Stored records —
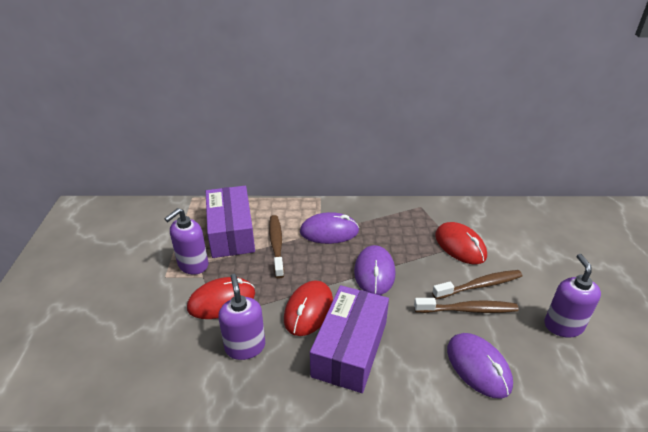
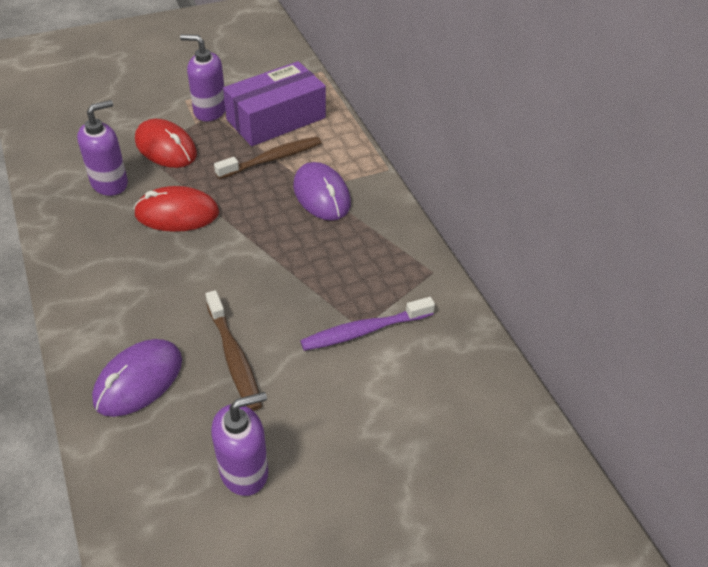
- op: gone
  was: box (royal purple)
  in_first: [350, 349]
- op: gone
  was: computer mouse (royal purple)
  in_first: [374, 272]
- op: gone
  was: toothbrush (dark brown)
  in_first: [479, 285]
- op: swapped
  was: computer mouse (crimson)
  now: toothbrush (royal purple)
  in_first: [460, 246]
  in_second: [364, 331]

Problem details —
Type out all the records verbatim, minus images.

Output for this task —
- op: gone
  was: box (royal purple)
  in_first: [350, 349]
- op: gone
  was: computer mouse (royal purple)
  in_first: [374, 272]
- op: gone
  was: toothbrush (dark brown)
  in_first: [479, 285]
- op: swapped
  was: computer mouse (crimson)
  now: toothbrush (royal purple)
  in_first: [460, 246]
  in_second: [364, 331]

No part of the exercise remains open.